**Provided records:**
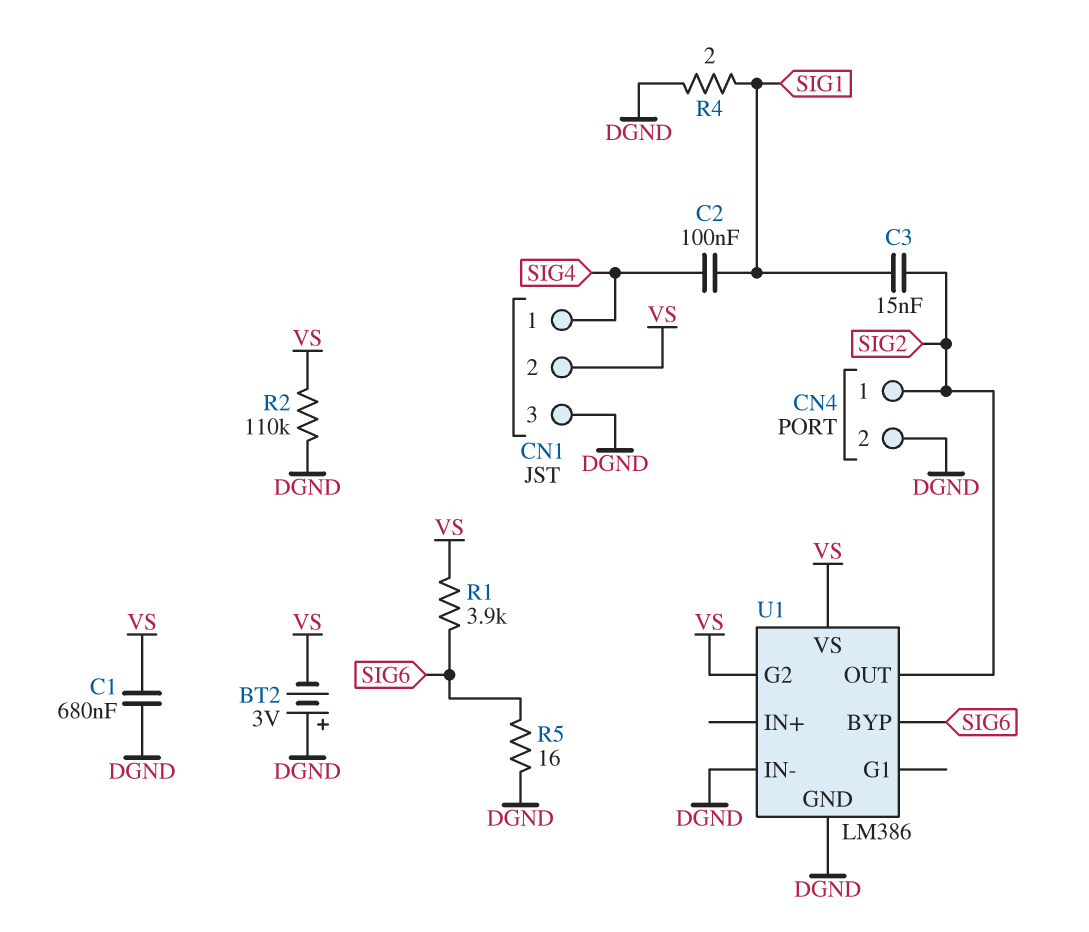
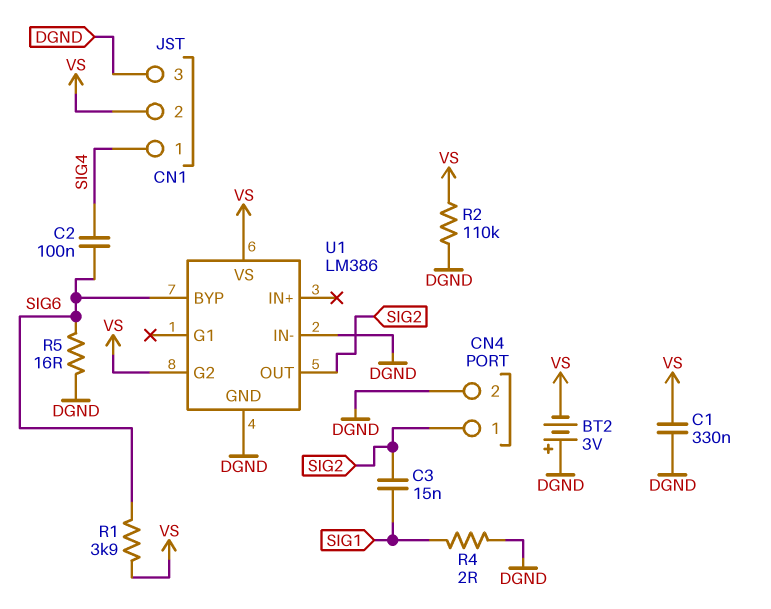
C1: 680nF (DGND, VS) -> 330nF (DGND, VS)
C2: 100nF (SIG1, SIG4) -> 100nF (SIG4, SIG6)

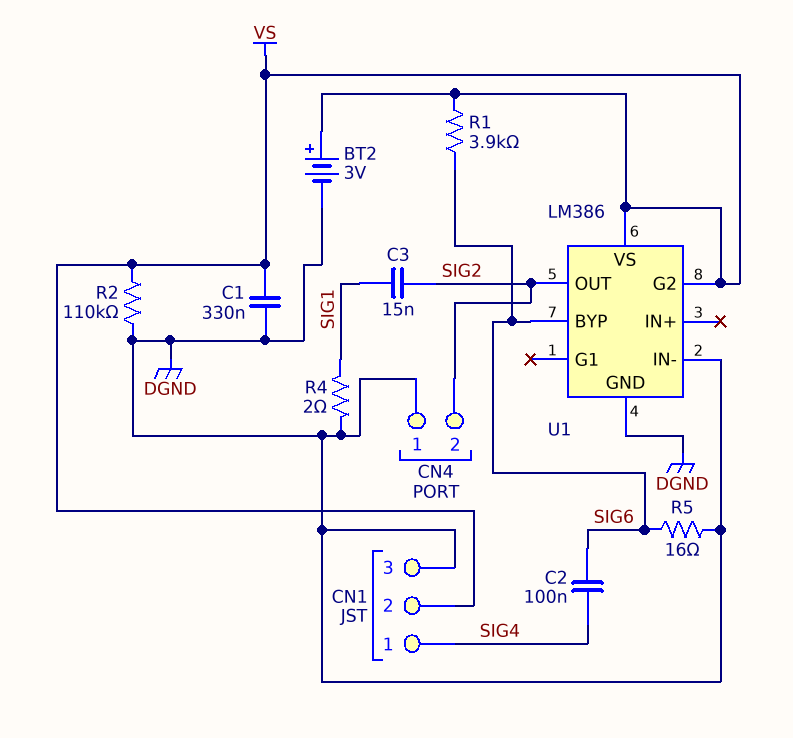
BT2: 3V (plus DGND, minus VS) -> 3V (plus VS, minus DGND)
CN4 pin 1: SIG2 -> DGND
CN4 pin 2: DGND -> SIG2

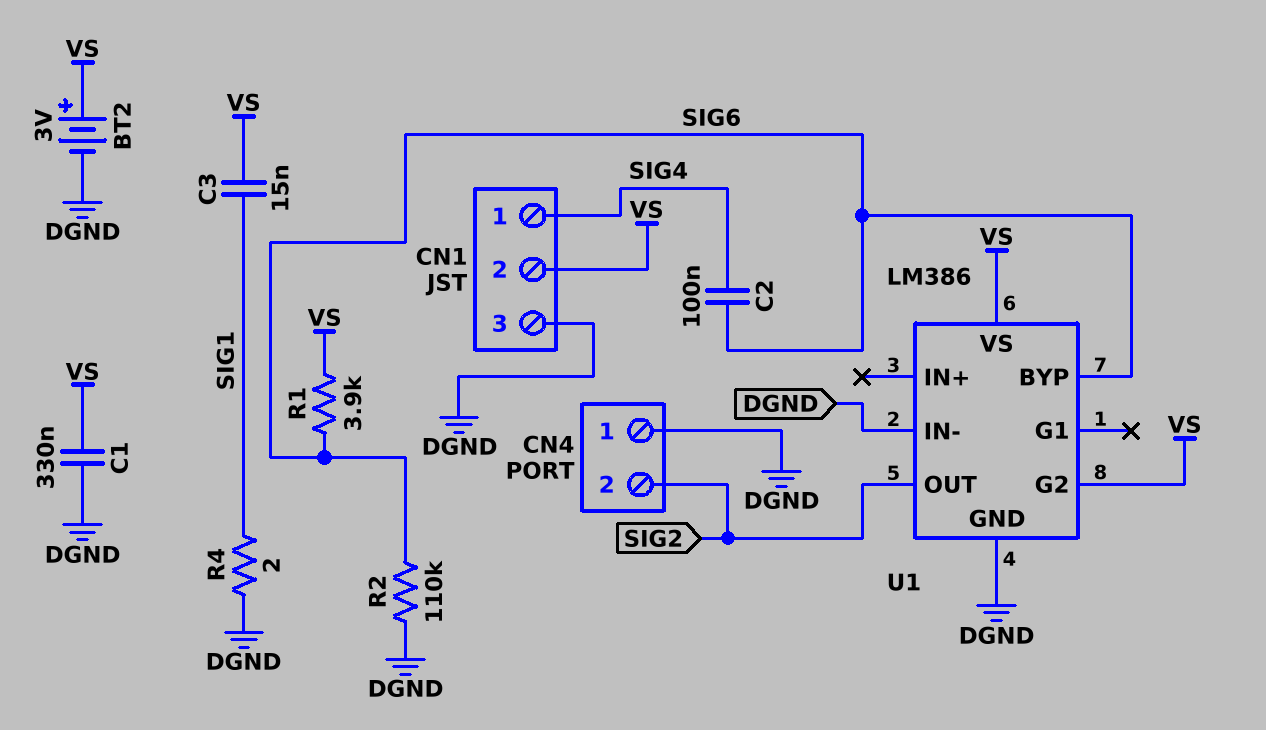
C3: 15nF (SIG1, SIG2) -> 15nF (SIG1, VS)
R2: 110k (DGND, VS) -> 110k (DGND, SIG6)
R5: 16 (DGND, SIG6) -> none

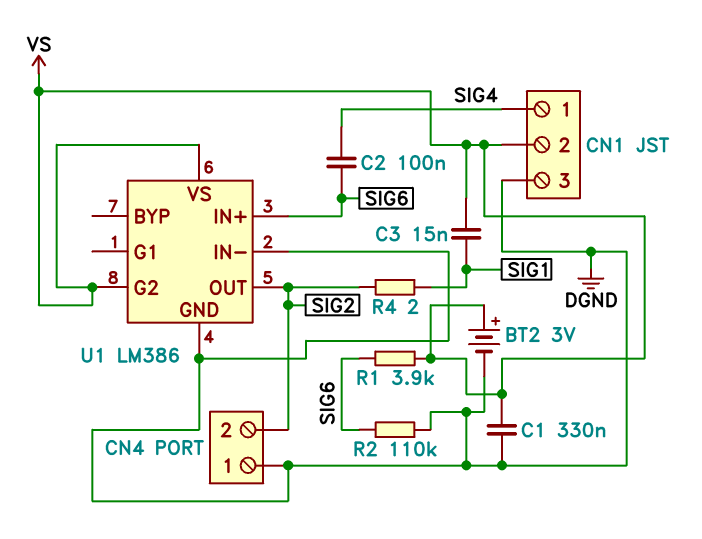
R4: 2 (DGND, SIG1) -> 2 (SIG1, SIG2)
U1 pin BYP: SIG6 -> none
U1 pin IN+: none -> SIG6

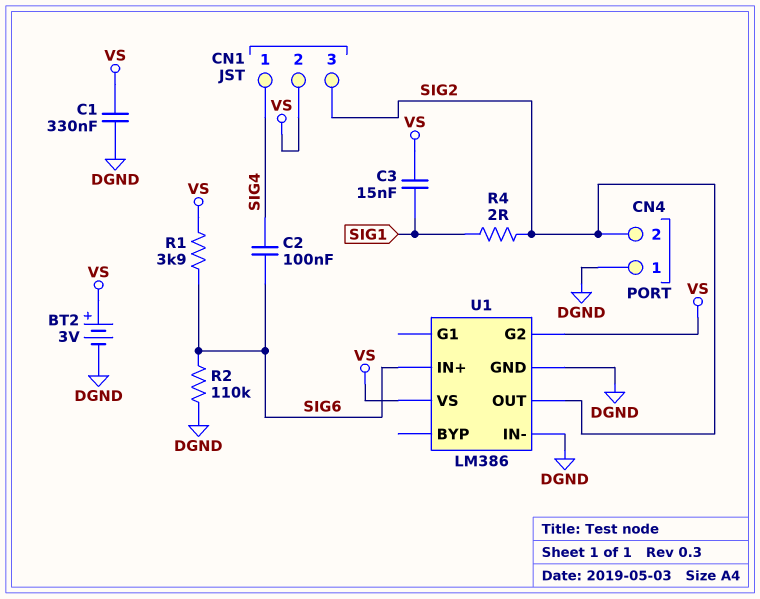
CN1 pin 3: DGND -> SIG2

**Assignment:** Using the listing, collect all lines in which the string "none" is found.

**Solution:**
R5: 16 (DGND, SIG6) -> none
U1 pin BYP: SIG6 -> none
U1 pin IN+: none -> SIG6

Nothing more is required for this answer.